YOUR TASK: From the line with "SCALE2: NAU7802 -> CS1237" through the line with "TOF2 pin SCL: B6 -> B7", repeat the entries verbatim, both end lines included, and add nothing.
━━━━━ AVAILABLE DATA
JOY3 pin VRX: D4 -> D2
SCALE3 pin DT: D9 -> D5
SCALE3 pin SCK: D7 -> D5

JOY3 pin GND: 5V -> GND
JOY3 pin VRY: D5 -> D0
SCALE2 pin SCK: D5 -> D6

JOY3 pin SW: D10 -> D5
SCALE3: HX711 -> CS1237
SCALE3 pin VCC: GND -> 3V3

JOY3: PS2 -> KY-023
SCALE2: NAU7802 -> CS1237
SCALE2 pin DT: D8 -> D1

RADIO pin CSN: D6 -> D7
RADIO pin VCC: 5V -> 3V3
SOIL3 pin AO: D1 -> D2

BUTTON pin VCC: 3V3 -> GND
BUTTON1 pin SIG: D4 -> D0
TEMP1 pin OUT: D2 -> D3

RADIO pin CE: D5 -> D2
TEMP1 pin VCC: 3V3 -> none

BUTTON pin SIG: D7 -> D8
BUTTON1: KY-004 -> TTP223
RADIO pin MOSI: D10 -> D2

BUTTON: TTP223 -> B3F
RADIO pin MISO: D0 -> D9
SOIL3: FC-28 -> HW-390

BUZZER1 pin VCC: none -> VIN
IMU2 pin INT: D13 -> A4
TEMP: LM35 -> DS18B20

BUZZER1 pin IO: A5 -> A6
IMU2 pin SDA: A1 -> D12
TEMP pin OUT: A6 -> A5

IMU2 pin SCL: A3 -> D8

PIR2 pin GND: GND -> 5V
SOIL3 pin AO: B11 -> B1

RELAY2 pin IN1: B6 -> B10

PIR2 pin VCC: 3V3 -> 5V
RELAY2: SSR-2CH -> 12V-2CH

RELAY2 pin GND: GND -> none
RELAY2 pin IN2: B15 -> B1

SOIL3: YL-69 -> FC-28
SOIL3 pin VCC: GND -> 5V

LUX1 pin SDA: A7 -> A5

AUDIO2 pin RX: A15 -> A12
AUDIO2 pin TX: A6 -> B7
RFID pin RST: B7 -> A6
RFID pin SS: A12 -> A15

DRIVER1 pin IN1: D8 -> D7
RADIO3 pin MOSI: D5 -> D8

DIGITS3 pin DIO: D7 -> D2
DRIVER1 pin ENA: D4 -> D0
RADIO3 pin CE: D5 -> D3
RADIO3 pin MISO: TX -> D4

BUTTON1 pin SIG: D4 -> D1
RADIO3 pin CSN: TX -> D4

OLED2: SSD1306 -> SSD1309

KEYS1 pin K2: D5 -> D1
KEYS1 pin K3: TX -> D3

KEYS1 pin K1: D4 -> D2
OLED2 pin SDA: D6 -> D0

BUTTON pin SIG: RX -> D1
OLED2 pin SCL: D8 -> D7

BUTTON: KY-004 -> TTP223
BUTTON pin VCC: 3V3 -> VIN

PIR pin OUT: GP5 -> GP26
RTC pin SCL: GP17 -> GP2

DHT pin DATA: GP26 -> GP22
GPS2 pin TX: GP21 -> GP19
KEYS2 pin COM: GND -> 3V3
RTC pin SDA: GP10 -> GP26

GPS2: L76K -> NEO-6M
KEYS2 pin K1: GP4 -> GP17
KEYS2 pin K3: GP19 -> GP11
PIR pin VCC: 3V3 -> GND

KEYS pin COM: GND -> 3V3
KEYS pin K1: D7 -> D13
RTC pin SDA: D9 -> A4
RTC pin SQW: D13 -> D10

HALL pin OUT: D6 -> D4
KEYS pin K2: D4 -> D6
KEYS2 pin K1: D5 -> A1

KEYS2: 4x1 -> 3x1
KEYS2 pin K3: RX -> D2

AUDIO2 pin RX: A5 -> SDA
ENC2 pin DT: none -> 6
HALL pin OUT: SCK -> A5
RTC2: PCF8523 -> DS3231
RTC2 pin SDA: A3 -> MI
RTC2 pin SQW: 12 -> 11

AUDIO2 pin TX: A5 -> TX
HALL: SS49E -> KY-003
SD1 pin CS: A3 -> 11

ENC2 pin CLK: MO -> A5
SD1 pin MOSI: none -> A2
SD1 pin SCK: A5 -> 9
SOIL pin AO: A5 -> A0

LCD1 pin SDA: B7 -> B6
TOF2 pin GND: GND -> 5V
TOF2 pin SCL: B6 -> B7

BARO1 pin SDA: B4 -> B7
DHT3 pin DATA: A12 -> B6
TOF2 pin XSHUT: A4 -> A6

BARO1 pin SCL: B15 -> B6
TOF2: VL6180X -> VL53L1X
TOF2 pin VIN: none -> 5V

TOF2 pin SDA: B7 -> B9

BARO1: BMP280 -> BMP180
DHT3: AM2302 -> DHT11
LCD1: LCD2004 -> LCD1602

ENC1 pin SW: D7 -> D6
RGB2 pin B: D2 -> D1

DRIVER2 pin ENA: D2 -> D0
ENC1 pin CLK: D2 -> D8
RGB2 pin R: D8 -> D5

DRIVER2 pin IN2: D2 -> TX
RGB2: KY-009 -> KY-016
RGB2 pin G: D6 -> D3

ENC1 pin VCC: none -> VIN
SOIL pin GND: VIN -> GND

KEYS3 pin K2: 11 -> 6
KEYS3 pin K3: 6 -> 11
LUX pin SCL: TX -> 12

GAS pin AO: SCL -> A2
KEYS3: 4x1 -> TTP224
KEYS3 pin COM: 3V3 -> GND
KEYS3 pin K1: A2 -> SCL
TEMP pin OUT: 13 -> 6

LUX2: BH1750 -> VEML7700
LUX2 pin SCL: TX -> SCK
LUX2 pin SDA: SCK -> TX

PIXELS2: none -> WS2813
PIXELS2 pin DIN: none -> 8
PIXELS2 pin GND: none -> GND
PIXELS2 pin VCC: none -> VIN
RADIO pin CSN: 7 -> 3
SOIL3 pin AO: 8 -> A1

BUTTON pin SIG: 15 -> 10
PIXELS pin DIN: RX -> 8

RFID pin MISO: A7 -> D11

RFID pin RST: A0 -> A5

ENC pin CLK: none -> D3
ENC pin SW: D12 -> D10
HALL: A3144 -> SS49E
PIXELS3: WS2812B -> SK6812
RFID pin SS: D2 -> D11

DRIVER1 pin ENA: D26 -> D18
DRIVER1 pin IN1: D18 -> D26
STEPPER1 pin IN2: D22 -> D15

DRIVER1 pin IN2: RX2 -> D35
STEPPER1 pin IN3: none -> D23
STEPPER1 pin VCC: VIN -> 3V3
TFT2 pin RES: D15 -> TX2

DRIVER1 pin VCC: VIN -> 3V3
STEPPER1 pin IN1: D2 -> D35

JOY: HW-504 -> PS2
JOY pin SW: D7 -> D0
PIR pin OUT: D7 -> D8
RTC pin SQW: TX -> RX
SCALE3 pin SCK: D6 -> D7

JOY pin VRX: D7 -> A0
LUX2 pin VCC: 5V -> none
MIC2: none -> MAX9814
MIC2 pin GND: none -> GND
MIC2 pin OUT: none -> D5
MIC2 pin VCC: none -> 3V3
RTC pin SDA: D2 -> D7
━━━━━━━━━━
WRITTEN ANSWER:
SCALE2: NAU7802 -> CS1237
SCALE2 pin DT: D8 -> D1

RADIO pin CSN: D6 -> D7
RADIO pin VCC: 5V -> 3V3
SOIL3 pin AO: D1 -> D2

BUTTON pin VCC: 3V3 -> GND
BUTTON1 pin SIG: D4 -> D0
TEMP1 pin OUT: D2 -> D3

RADIO pin CE: D5 -> D2
TEMP1 pin VCC: 3V3 -> none

BUTTON pin SIG: D7 -> D8
BUTTON1: KY-004 -> TTP223
RADIO pin MOSI: D10 -> D2

BUTTON: TTP223 -> B3F
RADIO pin MISO: D0 -> D9
SOIL3: FC-28 -> HW-390

BUZZER1 pin VCC: none -> VIN
IMU2 pin INT: D13 -> A4
TEMP: LM35 -> DS18B20

BUZZER1 pin IO: A5 -> A6
IMU2 pin SDA: A1 -> D12
TEMP pin OUT: A6 -> A5

IMU2 pin SCL: A3 -> D8

PIR2 pin GND: GND -> 5V
SOIL3 pin AO: B11 -> B1

RELAY2 pin IN1: B6 -> B10

PIR2 pin VCC: 3V3 -> 5V
RELAY2: SSR-2CH -> 12V-2CH

RELAY2 pin GND: GND -> none
RELAY2 pin IN2: B15 -> B1

SOIL3: YL-69 -> FC-28
SOIL3 pin VCC: GND -> 5V

LUX1 pin SDA: A7 -> A5

AUDIO2 pin RX: A15 -> A12
AUDIO2 pin TX: A6 -> B7
RFID pin RST: B7 -> A6
RFID pin SS: A12 -> A15

DRIVER1 pin IN1: D8 -> D7
RADIO3 pin MOSI: D5 -> D8

DIGITS3 pin DIO: D7 -> D2
DRIVER1 pin ENA: D4 -> D0
RADIO3 pin CE: D5 -> D3
RADIO3 pin MISO: TX -> D4

BUTTON1 pin SIG: D4 -> D1
RADIO3 pin CSN: TX -> D4

OLED2: SSD1306 -> SSD1309

KEYS1 pin K2: D5 -> D1
KEYS1 pin K3: TX -> D3

KEYS1 pin K1: D4 -> D2
OLED2 pin SDA: D6 -> D0

BUTTON pin SIG: RX -> D1
OLED2 pin SCL: D8 -> D7

BUTTON: KY-004 -> TTP223
BUTTON pin VCC: 3V3 -> VIN

PIR pin OUT: GP5 -> GP26
RTC pin SCL: GP17 -> GP2

DHT pin DATA: GP26 -> GP22
GPS2 pin TX: GP21 -> GP19
KEYS2 pin COM: GND -> 3V3
RTC pin SDA: GP10 -> GP26

GPS2: L76K -> NEO-6M
KEYS2 pin K1: GP4 -> GP17
KEYS2 pin K3: GP19 -> GP11
PIR pin VCC: 3V3 -> GND

KEYS pin COM: GND -> 3V3
KEYS pin K1: D7 -> D13
RTC pin SDA: D9 -> A4
RTC pin SQW: D13 -> D10

HALL pin OUT: D6 -> D4
KEYS pin K2: D4 -> D6
KEYS2 pin K1: D5 -> A1

KEYS2: 4x1 -> 3x1
KEYS2 pin K3: RX -> D2

AUDIO2 pin RX: A5 -> SDA
ENC2 pin DT: none -> 6
HALL pin OUT: SCK -> A5
RTC2: PCF8523 -> DS3231
RTC2 pin SDA: A3 -> MI
RTC2 pin SQW: 12 -> 11

AUDIO2 pin TX: A5 -> TX
HALL: SS49E -> KY-003
SD1 pin CS: A3 -> 11

ENC2 pin CLK: MO -> A5
SD1 pin MOSI: none -> A2
SD1 pin SCK: A5 -> 9
SOIL pin AO: A5 -> A0

LCD1 pin SDA: B7 -> B6
TOF2 pin GND: GND -> 5V
TOF2 pin SCL: B6 -> B7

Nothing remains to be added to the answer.